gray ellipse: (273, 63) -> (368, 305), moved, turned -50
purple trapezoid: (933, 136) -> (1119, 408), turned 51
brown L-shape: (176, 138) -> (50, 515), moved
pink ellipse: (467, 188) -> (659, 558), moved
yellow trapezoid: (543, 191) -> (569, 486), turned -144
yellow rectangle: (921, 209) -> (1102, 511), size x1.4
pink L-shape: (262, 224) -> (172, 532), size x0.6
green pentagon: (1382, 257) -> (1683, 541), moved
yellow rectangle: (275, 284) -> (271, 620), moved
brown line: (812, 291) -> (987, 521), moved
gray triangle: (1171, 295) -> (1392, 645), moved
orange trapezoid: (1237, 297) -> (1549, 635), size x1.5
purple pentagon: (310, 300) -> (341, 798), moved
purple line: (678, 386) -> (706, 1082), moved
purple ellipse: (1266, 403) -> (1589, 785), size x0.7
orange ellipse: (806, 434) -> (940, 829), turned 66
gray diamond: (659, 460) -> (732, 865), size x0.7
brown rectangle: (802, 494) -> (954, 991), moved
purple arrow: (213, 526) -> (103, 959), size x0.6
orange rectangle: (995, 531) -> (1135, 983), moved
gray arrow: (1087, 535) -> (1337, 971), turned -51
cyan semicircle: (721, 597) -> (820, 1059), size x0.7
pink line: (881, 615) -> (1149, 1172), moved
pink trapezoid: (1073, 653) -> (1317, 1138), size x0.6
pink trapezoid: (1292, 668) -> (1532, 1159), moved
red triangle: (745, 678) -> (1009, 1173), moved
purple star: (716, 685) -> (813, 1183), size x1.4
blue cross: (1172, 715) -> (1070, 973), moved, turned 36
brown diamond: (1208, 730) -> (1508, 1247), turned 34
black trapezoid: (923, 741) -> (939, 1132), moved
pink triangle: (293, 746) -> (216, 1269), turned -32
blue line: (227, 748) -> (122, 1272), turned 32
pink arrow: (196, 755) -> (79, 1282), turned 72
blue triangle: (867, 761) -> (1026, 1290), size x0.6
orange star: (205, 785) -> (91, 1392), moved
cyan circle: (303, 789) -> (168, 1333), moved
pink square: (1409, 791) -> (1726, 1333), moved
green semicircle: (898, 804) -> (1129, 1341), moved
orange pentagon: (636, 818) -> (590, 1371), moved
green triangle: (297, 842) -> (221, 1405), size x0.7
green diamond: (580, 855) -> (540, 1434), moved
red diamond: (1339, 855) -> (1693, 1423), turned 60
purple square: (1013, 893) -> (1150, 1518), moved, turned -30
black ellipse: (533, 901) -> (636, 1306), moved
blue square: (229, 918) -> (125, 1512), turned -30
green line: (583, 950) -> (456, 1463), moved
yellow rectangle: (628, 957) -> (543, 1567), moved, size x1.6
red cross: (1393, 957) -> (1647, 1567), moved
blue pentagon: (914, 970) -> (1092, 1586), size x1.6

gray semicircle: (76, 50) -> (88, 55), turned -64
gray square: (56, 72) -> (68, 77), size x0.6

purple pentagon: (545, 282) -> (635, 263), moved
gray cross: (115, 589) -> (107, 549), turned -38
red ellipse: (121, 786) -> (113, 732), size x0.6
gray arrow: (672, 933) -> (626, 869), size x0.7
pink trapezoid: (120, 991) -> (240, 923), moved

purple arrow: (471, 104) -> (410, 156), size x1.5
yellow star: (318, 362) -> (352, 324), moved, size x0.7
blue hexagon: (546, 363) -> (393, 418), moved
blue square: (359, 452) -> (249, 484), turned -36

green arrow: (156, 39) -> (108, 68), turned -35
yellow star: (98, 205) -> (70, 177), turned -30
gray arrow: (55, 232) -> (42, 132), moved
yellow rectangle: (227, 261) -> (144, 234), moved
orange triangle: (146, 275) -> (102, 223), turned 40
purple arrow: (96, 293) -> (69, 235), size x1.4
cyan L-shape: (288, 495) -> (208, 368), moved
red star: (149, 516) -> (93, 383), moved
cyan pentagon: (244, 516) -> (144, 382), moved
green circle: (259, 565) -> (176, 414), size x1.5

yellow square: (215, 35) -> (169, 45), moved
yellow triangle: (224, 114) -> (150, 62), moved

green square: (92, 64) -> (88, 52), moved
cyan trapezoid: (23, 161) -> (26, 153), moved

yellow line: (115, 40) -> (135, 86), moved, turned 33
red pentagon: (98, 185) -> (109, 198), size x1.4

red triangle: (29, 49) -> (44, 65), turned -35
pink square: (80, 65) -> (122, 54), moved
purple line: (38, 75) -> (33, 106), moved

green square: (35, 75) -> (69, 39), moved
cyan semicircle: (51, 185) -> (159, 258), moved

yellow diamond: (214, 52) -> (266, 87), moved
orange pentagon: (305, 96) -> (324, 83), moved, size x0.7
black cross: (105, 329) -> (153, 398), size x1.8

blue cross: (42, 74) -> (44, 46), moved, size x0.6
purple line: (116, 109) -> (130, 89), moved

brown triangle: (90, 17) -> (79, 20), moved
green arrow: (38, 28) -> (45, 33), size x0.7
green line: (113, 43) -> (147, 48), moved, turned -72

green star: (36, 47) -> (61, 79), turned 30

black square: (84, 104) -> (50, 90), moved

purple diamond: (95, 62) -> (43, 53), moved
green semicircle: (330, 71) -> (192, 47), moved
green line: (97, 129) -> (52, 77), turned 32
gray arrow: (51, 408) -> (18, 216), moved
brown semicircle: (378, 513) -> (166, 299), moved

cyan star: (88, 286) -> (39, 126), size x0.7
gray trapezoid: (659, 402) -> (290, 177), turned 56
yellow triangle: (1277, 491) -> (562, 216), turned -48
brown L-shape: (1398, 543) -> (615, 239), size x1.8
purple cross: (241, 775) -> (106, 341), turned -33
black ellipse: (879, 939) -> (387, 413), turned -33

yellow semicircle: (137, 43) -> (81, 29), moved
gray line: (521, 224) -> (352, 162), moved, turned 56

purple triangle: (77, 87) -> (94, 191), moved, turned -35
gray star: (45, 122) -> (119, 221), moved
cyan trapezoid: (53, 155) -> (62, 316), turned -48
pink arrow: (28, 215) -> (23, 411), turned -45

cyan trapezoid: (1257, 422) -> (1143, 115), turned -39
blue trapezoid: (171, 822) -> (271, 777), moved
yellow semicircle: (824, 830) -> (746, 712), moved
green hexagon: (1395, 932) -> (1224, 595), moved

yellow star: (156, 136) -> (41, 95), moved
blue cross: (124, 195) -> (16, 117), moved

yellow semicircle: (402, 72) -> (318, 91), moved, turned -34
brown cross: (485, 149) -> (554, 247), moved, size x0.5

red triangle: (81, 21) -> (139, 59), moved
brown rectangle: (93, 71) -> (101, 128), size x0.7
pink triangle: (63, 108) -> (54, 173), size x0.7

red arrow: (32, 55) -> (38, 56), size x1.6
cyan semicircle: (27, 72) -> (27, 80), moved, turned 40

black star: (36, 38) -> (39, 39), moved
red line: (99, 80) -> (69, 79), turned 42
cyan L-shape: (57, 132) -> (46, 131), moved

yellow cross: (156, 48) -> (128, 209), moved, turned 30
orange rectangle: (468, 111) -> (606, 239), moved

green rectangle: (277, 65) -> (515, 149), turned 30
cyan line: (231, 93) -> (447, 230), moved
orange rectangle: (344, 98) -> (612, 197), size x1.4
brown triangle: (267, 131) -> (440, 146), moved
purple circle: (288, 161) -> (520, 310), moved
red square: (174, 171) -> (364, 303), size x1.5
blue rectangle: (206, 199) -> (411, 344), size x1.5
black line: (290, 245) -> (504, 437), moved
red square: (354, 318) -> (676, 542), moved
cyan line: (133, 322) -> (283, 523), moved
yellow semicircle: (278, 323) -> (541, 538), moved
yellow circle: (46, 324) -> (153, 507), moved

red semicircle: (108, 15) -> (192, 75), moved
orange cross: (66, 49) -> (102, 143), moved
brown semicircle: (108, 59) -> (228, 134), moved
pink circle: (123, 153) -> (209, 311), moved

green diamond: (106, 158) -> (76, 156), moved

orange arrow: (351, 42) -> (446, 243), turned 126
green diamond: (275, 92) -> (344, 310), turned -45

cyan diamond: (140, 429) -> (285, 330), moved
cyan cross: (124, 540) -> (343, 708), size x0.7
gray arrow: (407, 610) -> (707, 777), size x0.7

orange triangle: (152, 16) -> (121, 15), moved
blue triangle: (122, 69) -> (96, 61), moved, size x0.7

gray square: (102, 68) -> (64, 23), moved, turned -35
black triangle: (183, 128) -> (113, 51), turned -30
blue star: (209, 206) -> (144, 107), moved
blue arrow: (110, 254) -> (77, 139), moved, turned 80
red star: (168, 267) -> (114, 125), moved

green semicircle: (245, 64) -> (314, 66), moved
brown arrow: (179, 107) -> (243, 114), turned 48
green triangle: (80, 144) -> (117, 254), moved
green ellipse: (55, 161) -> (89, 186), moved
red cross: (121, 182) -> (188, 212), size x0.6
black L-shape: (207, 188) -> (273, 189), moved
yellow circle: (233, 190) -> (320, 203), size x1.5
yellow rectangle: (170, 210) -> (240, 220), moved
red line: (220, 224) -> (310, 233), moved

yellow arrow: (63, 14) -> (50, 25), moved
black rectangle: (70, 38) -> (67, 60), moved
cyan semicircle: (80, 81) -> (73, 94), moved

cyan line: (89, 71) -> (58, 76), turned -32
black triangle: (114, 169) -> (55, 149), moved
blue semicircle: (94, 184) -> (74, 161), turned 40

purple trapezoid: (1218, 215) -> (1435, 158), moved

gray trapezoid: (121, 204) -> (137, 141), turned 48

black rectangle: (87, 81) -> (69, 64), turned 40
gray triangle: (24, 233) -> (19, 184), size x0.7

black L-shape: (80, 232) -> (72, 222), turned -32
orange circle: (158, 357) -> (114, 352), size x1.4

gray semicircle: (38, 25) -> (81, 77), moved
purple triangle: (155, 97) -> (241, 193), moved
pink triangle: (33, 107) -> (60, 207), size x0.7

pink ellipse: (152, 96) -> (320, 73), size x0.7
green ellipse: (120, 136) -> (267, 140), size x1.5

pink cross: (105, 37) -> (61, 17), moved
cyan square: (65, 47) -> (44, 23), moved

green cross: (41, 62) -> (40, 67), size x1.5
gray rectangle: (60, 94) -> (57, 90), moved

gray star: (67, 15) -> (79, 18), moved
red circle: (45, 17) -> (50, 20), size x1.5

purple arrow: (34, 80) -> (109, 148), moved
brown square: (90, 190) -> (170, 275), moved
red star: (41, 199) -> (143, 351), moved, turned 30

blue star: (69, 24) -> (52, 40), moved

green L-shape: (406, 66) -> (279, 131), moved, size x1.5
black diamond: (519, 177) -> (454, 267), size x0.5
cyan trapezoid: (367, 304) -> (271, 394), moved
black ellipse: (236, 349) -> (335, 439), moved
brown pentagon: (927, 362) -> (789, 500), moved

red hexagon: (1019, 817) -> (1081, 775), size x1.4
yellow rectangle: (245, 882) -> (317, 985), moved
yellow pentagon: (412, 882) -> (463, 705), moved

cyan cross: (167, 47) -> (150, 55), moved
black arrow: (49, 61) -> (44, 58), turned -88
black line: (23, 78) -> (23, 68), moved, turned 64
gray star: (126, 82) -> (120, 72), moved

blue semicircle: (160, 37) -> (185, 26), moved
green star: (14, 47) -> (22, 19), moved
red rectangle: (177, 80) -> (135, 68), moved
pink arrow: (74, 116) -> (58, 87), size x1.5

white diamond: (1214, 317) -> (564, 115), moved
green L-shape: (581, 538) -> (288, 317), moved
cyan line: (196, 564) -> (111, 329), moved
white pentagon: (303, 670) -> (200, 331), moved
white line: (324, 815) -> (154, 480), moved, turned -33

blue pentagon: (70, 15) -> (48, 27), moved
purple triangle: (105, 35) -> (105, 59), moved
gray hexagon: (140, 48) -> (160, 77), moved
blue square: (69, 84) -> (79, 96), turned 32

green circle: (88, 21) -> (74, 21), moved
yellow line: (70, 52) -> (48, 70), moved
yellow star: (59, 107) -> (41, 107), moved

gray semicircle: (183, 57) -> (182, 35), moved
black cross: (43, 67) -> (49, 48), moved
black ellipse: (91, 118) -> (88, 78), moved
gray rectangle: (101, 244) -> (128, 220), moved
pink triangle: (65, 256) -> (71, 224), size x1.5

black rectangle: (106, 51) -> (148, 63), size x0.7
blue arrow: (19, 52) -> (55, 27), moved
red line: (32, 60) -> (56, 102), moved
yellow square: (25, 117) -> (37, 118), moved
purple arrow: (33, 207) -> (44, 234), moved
★ ★ ★ ★
• [What the task asks]:
Keeping every character as it is, restate the lines above that run from the line with "black L-shape: (207, 188)" through the line with "purple trapezoid: (1218, 215)", both included, and nothing else.

• [The completed task]:
black L-shape: (207, 188) -> (273, 189), moved
yellow circle: (233, 190) -> (320, 203), size x1.5
yellow rectangle: (170, 210) -> (240, 220), moved
red line: (220, 224) -> (310, 233), moved

yellow arrow: (63, 14) -> (50, 25), moved
black rectangle: (70, 38) -> (67, 60), moved
cyan semicircle: (80, 81) -> (73, 94), moved

cyan line: (89, 71) -> (58, 76), turned -32
black triangle: (114, 169) -> (55, 149), moved
blue semicircle: (94, 184) -> (74, 161), turned 40

purple trapezoid: (1218, 215) -> (1435, 158), moved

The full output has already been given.